BEGIN Exercise data
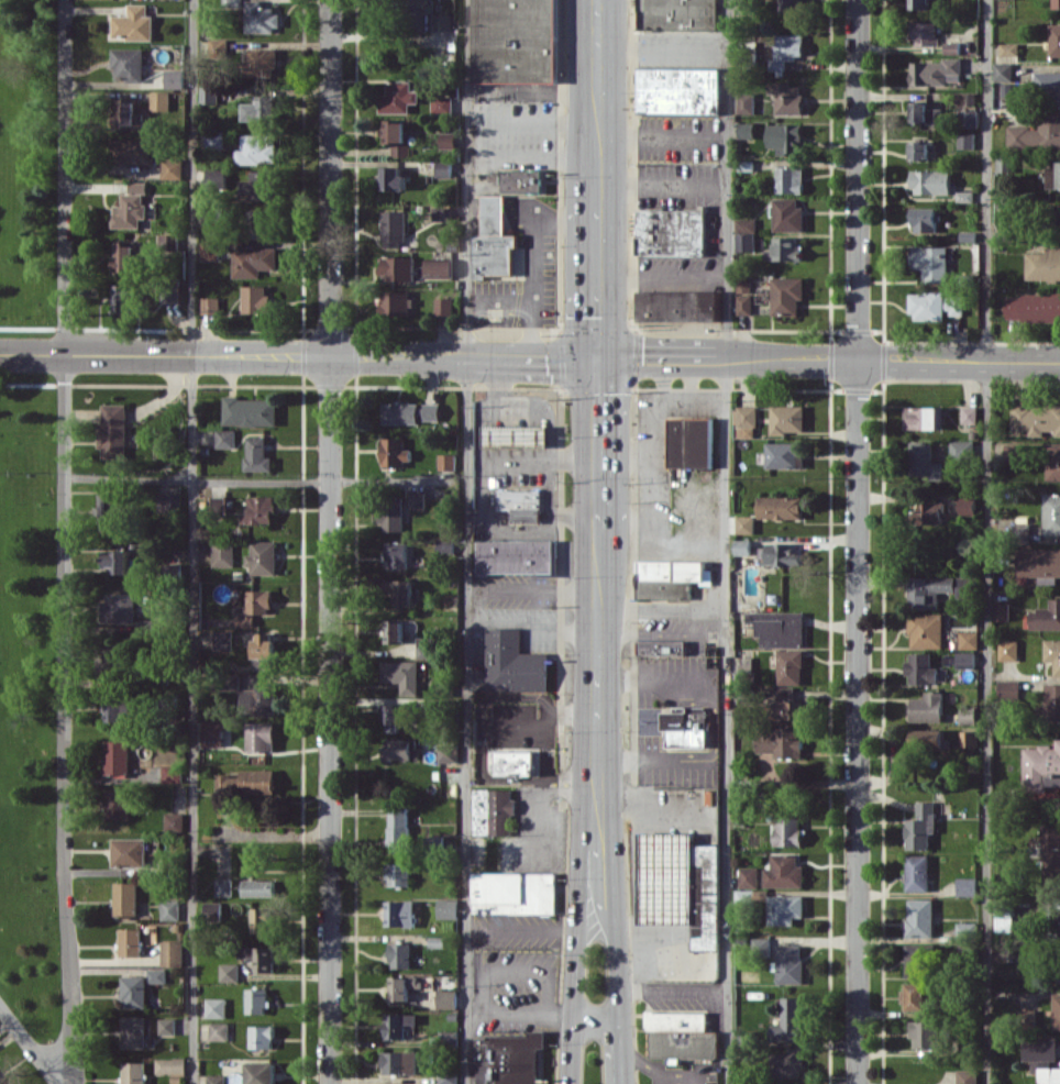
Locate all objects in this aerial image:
building: (791, 4)
building: (920, 4)
building: (1057, 4)
road: (598, 12)
building: (677, 14)
building: (261, 17)
building: (421, 17)
building: (444, 21)
building: (133, 23)
building: (924, 32)
building: (1054, 39)
building: (515, 40)
building: (215, 43)
building: (952, 47)
building: (1009, 49)
road: (662, 50)
building: (784, 51)
building: (262, 62)
building: (128, 64)
building: (936, 71)
building: (1003, 71)
building: (175, 78)
building: (1048, 85)
road: (598, 87)
building: (678, 89)
building: (209, 94)
building: (398, 97)
building: (786, 98)
building: (160, 100)
building: (442, 104)
building: (260, 108)
building: (924, 112)
building: (128, 113)
building: (747, 129)
building: (1037, 133)
building: (396, 136)
road: (662, 136)
building: (784, 137)
building: (215, 138)
building: (448, 140)
building: (966, 140)
building: (257, 149)
building: (920, 149)
building: (131, 150)
building: (1005, 163)
road: (598, 167)
building: (173, 168)
building: (444, 168)
building: (1053, 174)
building: (1059, 174)
road: (64, 177)
building: (217, 178)
building: (394, 178)
building: (790, 179)
building: (522, 180)
building: (931, 181)
road: (663, 183)
building: (258, 185)
building: (138, 186)
building: (965, 196)
building: (130, 210)
building: (443, 213)
building: (788, 215)
building: (924, 219)
road: (500, 222)
building: (261, 224)
building: (746, 225)
building: (1059, 227)
building: (394, 228)
road: (532, 229)
building: (671, 232)
building: (1003, 235)
building: (968, 236)
building: (166, 239)
building: (493, 240)
building: (746, 242)
building: (785, 249)
building: (210, 250)
building: (140, 255)
building: (125, 256)
building: (253, 260)
building: (931, 262)
building: (1044, 264)
building: (399, 267)
building: (439, 268)
road: (598, 270)
road: (663, 278)
building: (171, 294)
building: (787, 295)
building: (123, 297)
building: (744, 297)
building: (257, 298)
road: (526, 301)
building: (395, 303)
building: (211, 305)
building: (678, 305)
building: (934, 305)
building: (444, 306)
building: (1033, 306)
road: (32, 353)
road: (332, 355)
traffic signals: (599, 357)
road: (829, 359)
building: (250, 411)
building: (410, 412)
building: (969, 414)
building: (921, 417)
building: (787, 418)
building: (1036, 418)
building: (746, 421)
building: (115, 430)
building: (515, 436)
road: (598, 437)
building: (226, 438)
building: (689, 442)
building: (962, 449)
building: (396, 452)
building: (1013, 452)
building: (258, 454)
building: (783, 454)
building: (447, 461)
building: (924, 461)
building: (1053, 461)
road: (197, 481)
building: (418, 500)
building: (169, 502)
building: (219, 503)
building: (521, 504)
building: (968, 506)
building: (781, 507)
building: (110, 510)
building: (261, 510)
building: (930, 512)
building: (1052, 513)
building: (391, 515)
park: (29, 517)
building: (745, 524)
building: (1020, 533)
road: (468, 541)
road: (723, 541)
road: (192, 542)
road: (329, 542)
road: (857, 542)
road: (988, 542)
building: (445, 546)
building: (743, 546)
building: (223, 554)
building: (780, 554)
building: (397, 555)
building: (518, 556)
building: (263, 557)
building: (117, 560)
building: (1040, 563)
building: (670, 577)
building: (962, 586)
building: (929, 590)
building: (398, 591)
road: (659, 605)
building: (255, 607)
building: (119, 608)
building: (1002, 611)
building: (1047, 616)
building: (145, 626)
building: (781, 629)
building: (395, 630)
building: (926, 630)
road: (598, 633)
building: (969, 639)
building: (265, 644)
building: (426, 647)
building: (661, 647)
building: (1008, 649)
building: (1053, 653)
building: (966, 659)
building: (110, 661)
building: (513, 662)
building: (790, 666)
building: (921, 668)
building: (402, 674)
building: (1009, 689)
building: (262, 699)
building: (1052, 702)
building: (789, 704)
building: (118, 707)
building: (928, 707)
building: (395, 713)
building: (968, 715)
road: (65, 719)
building: (686, 726)
building: (214, 733)
building: (261, 736)
building: (969, 738)
building: (930, 739)
building: (781, 742)
building: (401, 748)
building: (448, 752)
building: (117, 756)
building: (515, 762)
building: (1041, 767)
building: (172, 773)
building: (802, 776)
building: (247, 781)
road: (592, 800)
building: (118, 804)
building: (493, 811)
building: (174, 821)
building: (922, 826)
building: (399, 829)
building: (788, 831)
building: (435, 841)
building: (129, 852)
building: (1051, 852)
building: (784, 871)
building: (918, 872)
building: (399, 874)
building: (749, 877)
road: (610, 883)
building: (680, 884)
building: (967, 886)
building: (224, 887)
building: (259, 887)
road: (583, 889)
building: (514, 892)
building: (127, 898)
building: (448, 908)
building: (785, 908)
building: (170, 909)
building: (213, 912)
building: (401, 913)
building: (920, 917)
building: (262, 920)
building: (1057, 921)
road: (597, 927)
road: (531, 928)
building: (967, 929)
building: (150, 933)
building: (131, 941)
building: (437, 941)
building: (761, 944)
building: (172, 952)
building: (401, 954)
building: (259, 957)
building: (918, 960)
building: (790, 964)
building: (1058, 966)
building: (229, 972)
building: (157, 975)
road: (483, 984)
building: (404, 986)
building: (135, 991)
building: (915, 996)
building: (447, 999)
building: (257, 1000)
road: (574, 1005)
building: (216, 1007)
road: (475, 1008)
building: (1056, 1011)
road: (597, 1016)
building: (1029, 1017)
building: (790, 1020)
building: (399, 1024)
building: (167, 1026)
building: (134, 1031)
building: (219, 1031)
building: (925, 1033)
building: (681, 1035)
building: (262, 1036)
building: (449, 1038)
road: (30, 1043)
building: (1041, 1048)
road: (622, 1050)
building: (509, 1058)
building: (400, 1062)
building: (789, 1063)
building: (171, 1065)
building: (134, 1072)
building: (262, 1072)
building: (1049, 1075)
building: (449, 1076)
building: (968, 1076)
building: (211, 1079)
building: (0, 1083)

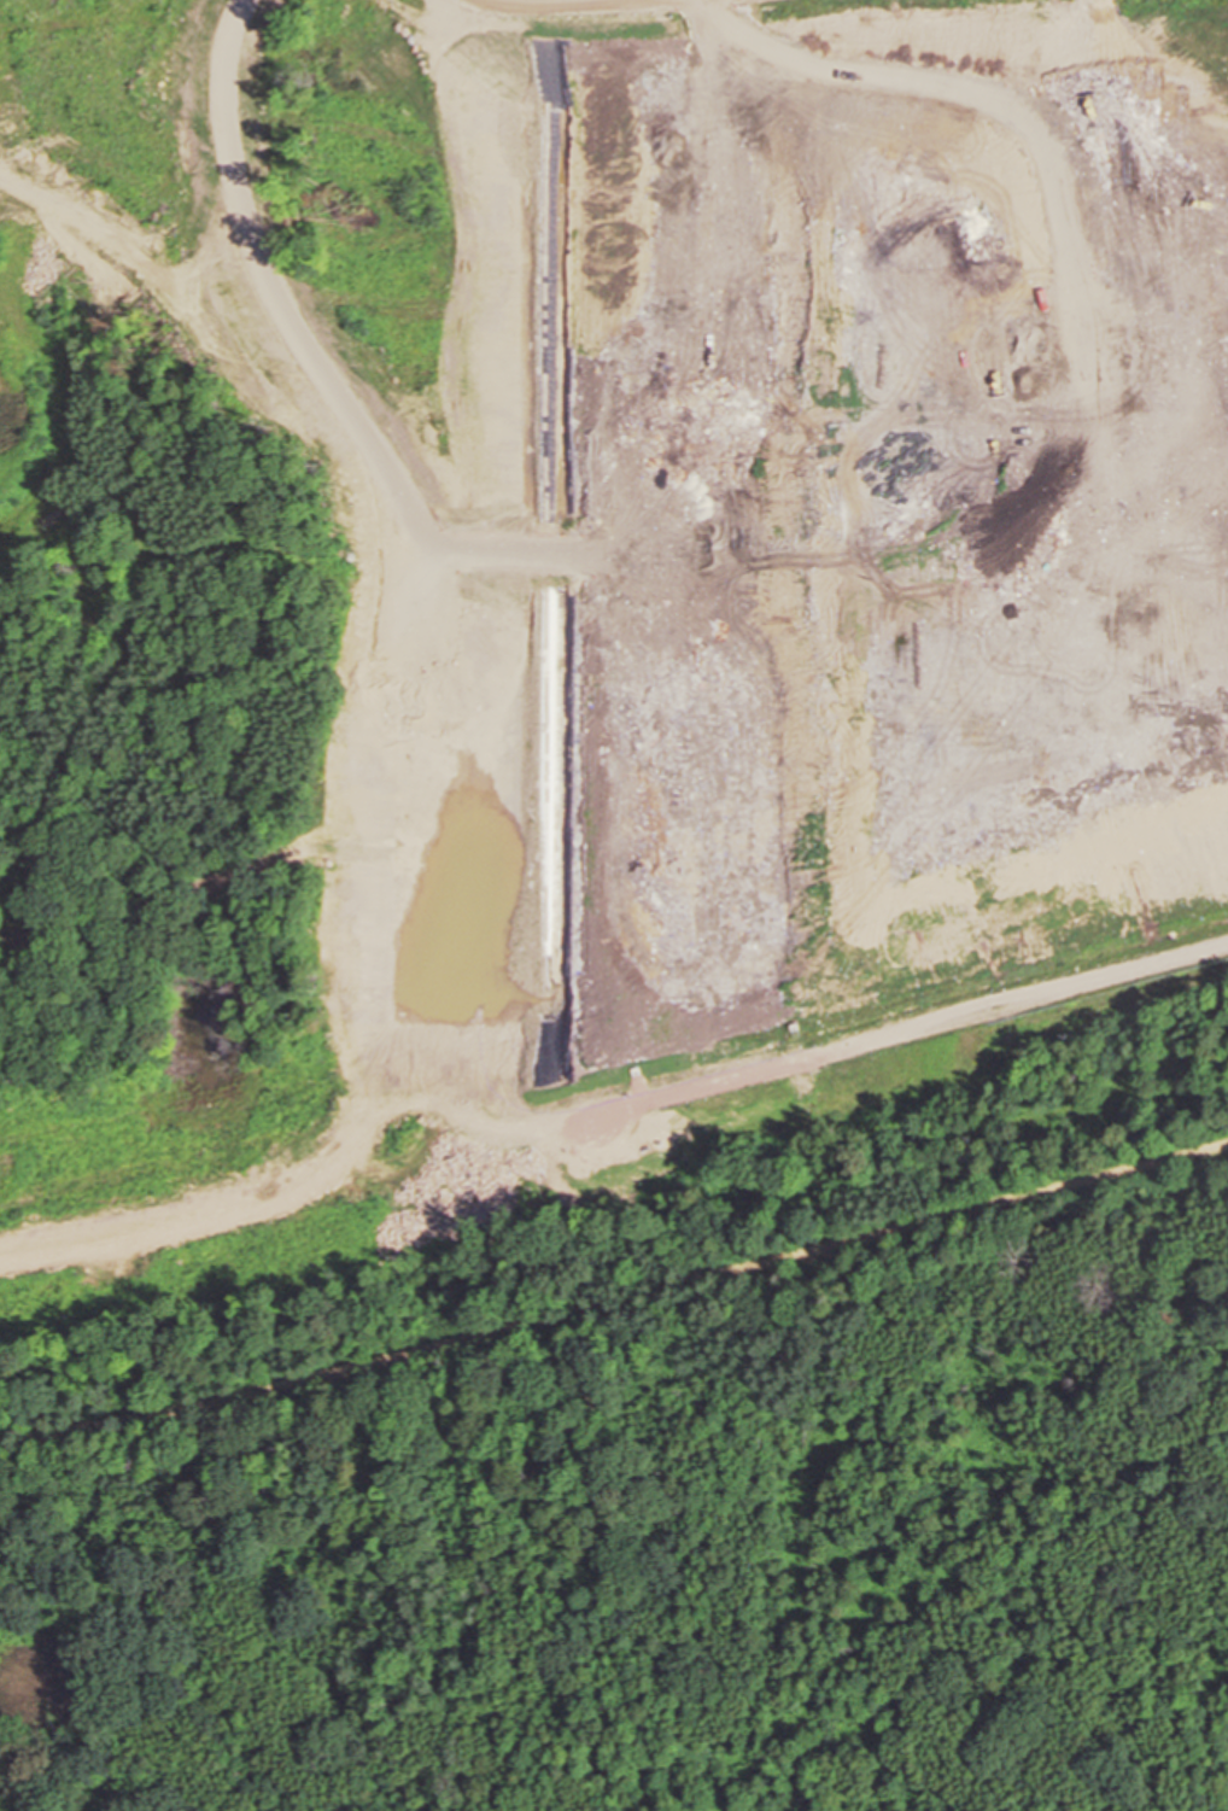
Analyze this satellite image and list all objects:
landfill: (587, 622)
road: (616, 1309)
crop: (1227, 1801)

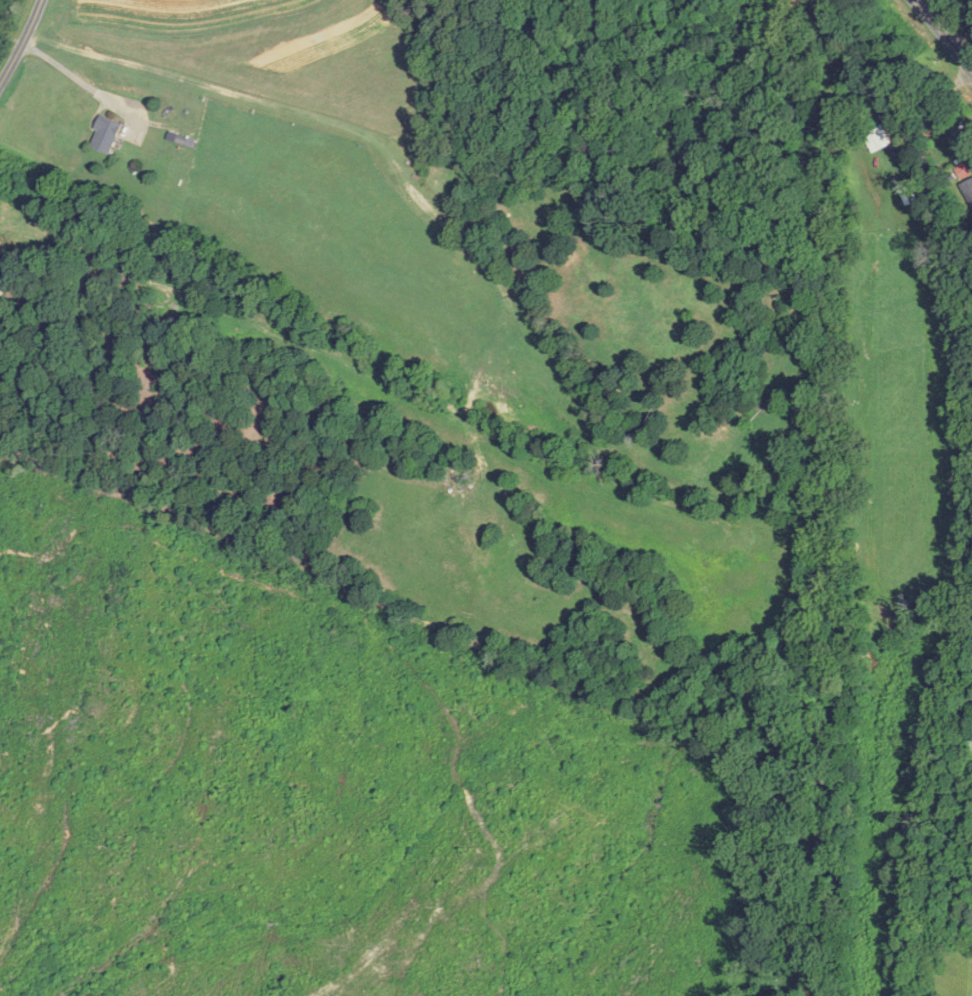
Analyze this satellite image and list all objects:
road: (946, 9)
road: (942, 35)
road: (23, 44)
road: (68, 72)
building: (109, 134)
building: (968, 189)

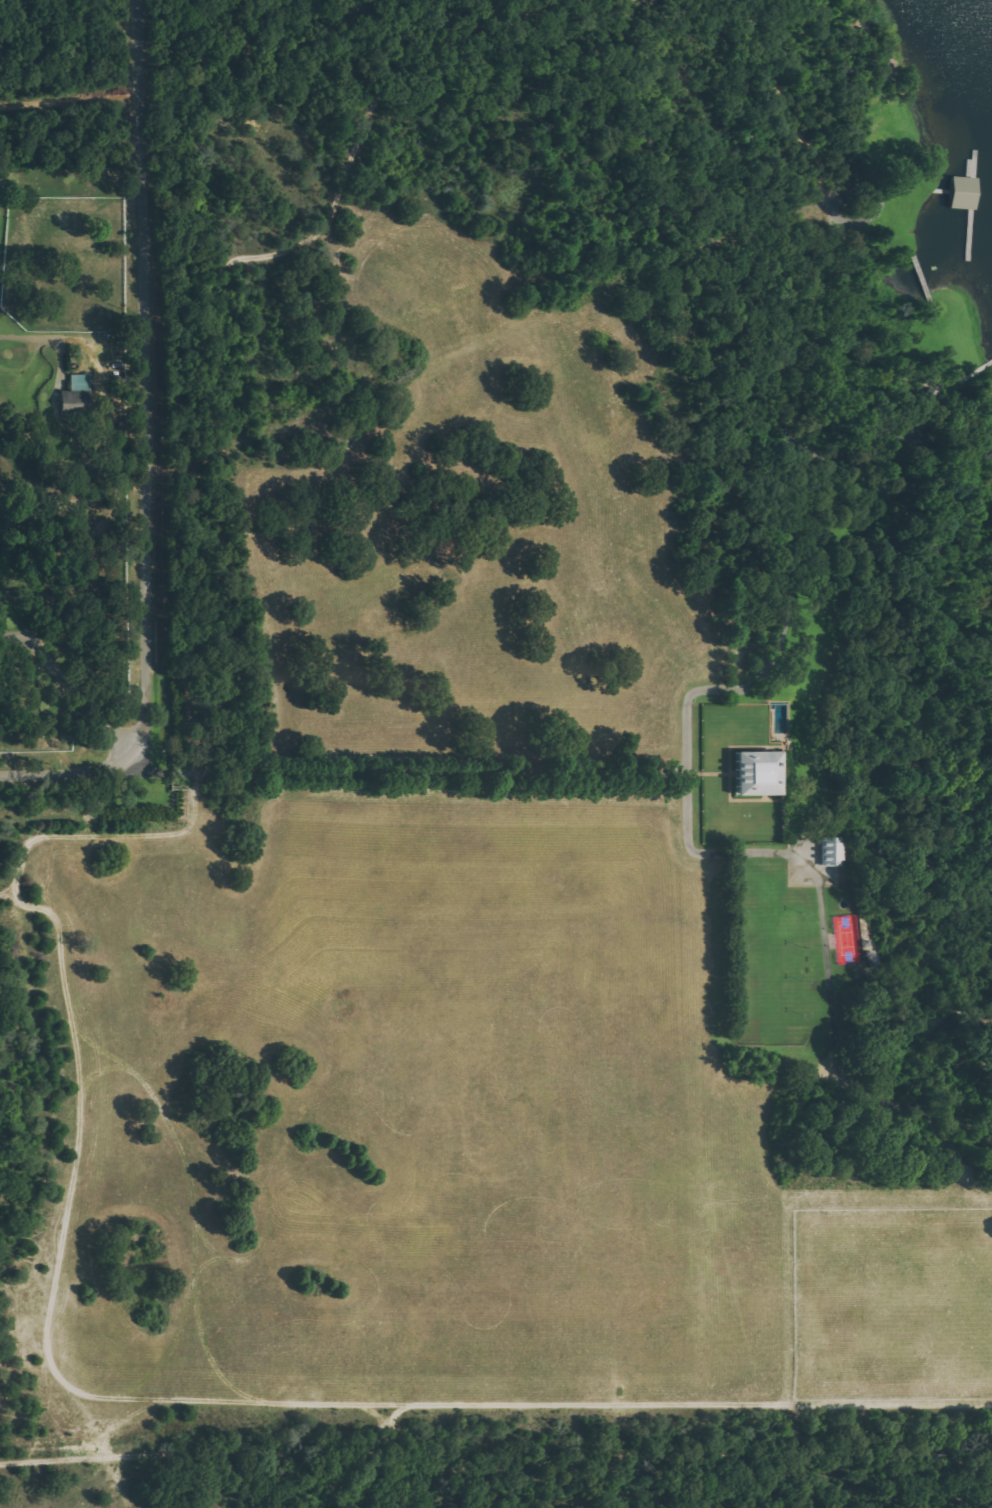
END Exercise data
**What this task involves:** Your answer should be every entry repeated exactly, minus the pictures.

**Task response:**
Locate all objects in this aerial image:
building: (791, 4)
building: (920, 4)
building: (1057, 4)
road: (598, 12)
building: (677, 14)
building: (261, 17)
building: (421, 17)
building: (444, 21)
building: (133, 23)
building: (924, 32)
building: (1054, 39)
building: (515, 40)
building: (215, 43)
building: (952, 47)
building: (1009, 49)
road: (662, 50)
building: (784, 51)
building: (262, 62)
building: (128, 64)
building: (936, 71)
building: (1003, 71)
building: (175, 78)
building: (1048, 85)
road: (598, 87)
building: (678, 89)
building: (209, 94)
building: (398, 97)
building: (786, 98)
building: (160, 100)
building: (442, 104)
building: (260, 108)
building: (924, 112)
building: (128, 113)
building: (747, 129)
building: (1037, 133)
building: (396, 136)
road: (662, 136)
building: (784, 137)
building: (215, 138)
building: (448, 140)
building: (966, 140)
building: (257, 149)
building: (920, 149)
building: (131, 150)
building: (1005, 163)
road: (598, 167)
building: (173, 168)
building: (444, 168)
building: (1053, 174)
building: (1059, 174)
road: (64, 177)
building: (217, 178)
building: (394, 178)
building: (790, 179)
building: (522, 180)
building: (931, 181)
road: (663, 183)
building: (258, 185)
building: (138, 186)
building: (965, 196)
building: (130, 210)
building: (443, 213)
building: (788, 215)
building: (924, 219)
road: (500, 222)
building: (261, 224)
building: (746, 225)
building: (1059, 227)
building: (394, 228)
road: (532, 229)
building: (671, 232)
building: (1003, 235)
building: (968, 236)
building: (166, 239)
building: (493, 240)
building: (746, 242)
building: (785, 249)
building: (210, 250)
building: (140, 255)
building: (125, 256)
building: (253, 260)
building: (931, 262)
building: (1044, 264)
building: (399, 267)
building: (439, 268)
road: (598, 270)
road: (663, 278)
building: (171, 294)
building: (787, 295)
building: (123, 297)
building: (744, 297)
building: (257, 298)
road: (526, 301)
building: (395, 303)
building: (211, 305)
building: (678, 305)
building: (934, 305)
building: (444, 306)
building: (1033, 306)
road: (32, 353)
road: (332, 355)
traffic signals: (599, 357)
road: (829, 359)
building: (250, 411)
building: (410, 412)
building: (969, 414)
building: (921, 417)
building: (787, 418)
building: (1036, 418)
building: (746, 421)
building: (115, 430)
building: (515, 436)
road: (598, 437)
building: (226, 438)
building: (689, 442)
building: (962, 449)
building: (396, 452)
building: (1013, 452)
building: (258, 454)
building: (783, 454)
building: (447, 461)
building: (924, 461)
building: (1053, 461)
road: (197, 481)
building: (418, 500)
building: (169, 502)
building: (219, 503)
building: (521, 504)
building: (968, 506)
building: (781, 507)
building: (110, 510)
building: (261, 510)
building: (930, 512)
building: (1052, 513)
building: (391, 515)
park: (29, 517)
building: (745, 524)
building: (1020, 533)
road: (468, 541)
road: (723, 541)
road: (192, 542)
road: (329, 542)
road: (857, 542)
road: (988, 542)
building: (445, 546)
building: (743, 546)
building: (223, 554)
building: (780, 554)
building: (397, 555)
building: (518, 556)
building: (263, 557)
building: (117, 560)
building: (1040, 563)
building: (670, 577)
building: (962, 586)
building: (929, 590)
building: (398, 591)
road: (659, 605)
building: (255, 607)
building: (119, 608)
building: (1002, 611)
building: (1047, 616)
building: (145, 626)
building: (781, 629)
building: (395, 630)
building: (926, 630)
road: (598, 633)
building: (969, 639)
building: (265, 644)
building: (426, 647)
building: (661, 647)
building: (1008, 649)
building: (1053, 653)
building: (966, 659)
building: (110, 661)
building: (513, 662)
building: (790, 666)
building: (921, 668)
building: (402, 674)
building: (1009, 689)
building: (262, 699)
building: (1052, 702)
building: (789, 704)
building: (118, 707)
building: (928, 707)
building: (395, 713)
building: (968, 715)
road: (65, 719)
building: (686, 726)
building: (214, 733)
building: (261, 736)
building: (969, 738)
building: (930, 739)
building: (781, 742)
building: (401, 748)
building: (448, 752)
building: (117, 756)
building: (515, 762)
building: (1041, 767)
building: (172, 773)
building: (802, 776)
building: (247, 781)
road: (592, 800)
building: (118, 804)
building: (493, 811)
building: (174, 821)
building: (922, 826)
building: (399, 829)
building: (788, 831)
building: (435, 841)
building: (129, 852)
building: (1051, 852)
building: (784, 871)
building: (918, 872)
building: (399, 874)
building: (749, 877)
road: (610, 883)
building: (680, 884)
building: (967, 886)
building: (224, 887)
building: (259, 887)
road: (583, 889)
building: (514, 892)
building: (127, 898)
building: (448, 908)
building: (785, 908)
building: (170, 909)
building: (213, 912)
building: (401, 913)
building: (920, 917)
building: (262, 920)
building: (1057, 921)
road: (597, 927)
road: (531, 928)
building: (967, 929)
building: (150, 933)
building: (131, 941)
building: (437, 941)
building: (761, 944)
building: (172, 952)
building: (401, 954)
building: (259, 957)
building: (918, 960)
building: (790, 964)
building: (1058, 966)
building: (229, 972)
building: (157, 975)
road: (483, 984)
building: (404, 986)
building: (135, 991)
building: (915, 996)
building: (447, 999)
building: (257, 1000)
road: (574, 1005)
building: (216, 1007)
road: (475, 1008)
building: (1056, 1011)
road: (597, 1016)
building: (1029, 1017)
building: (790, 1020)
building: (399, 1024)
building: (167, 1026)
building: (134, 1031)
building: (219, 1031)
building: (925, 1033)
building: (681, 1035)
building: (262, 1036)
building: (449, 1038)
road: (30, 1043)
building: (1041, 1048)
road: (622, 1050)
building: (509, 1058)
building: (400, 1062)
building: (789, 1063)
building: (171, 1065)
building: (134, 1072)
building: (262, 1072)
building: (1049, 1075)
building: (449, 1076)
building: (968, 1076)
building: (211, 1079)
building: (0, 1083)

Analyze this satellite image and list all objects:
landfill: (587, 622)
road: (616, 1309)
crop: (1227, 1801)

Analyze this satellite image and list all objects:
road: (946, 9)
road: (942, 35)
road: (23, 44)
road: (68, 72)
building: (109, 134)
building: (968, 189)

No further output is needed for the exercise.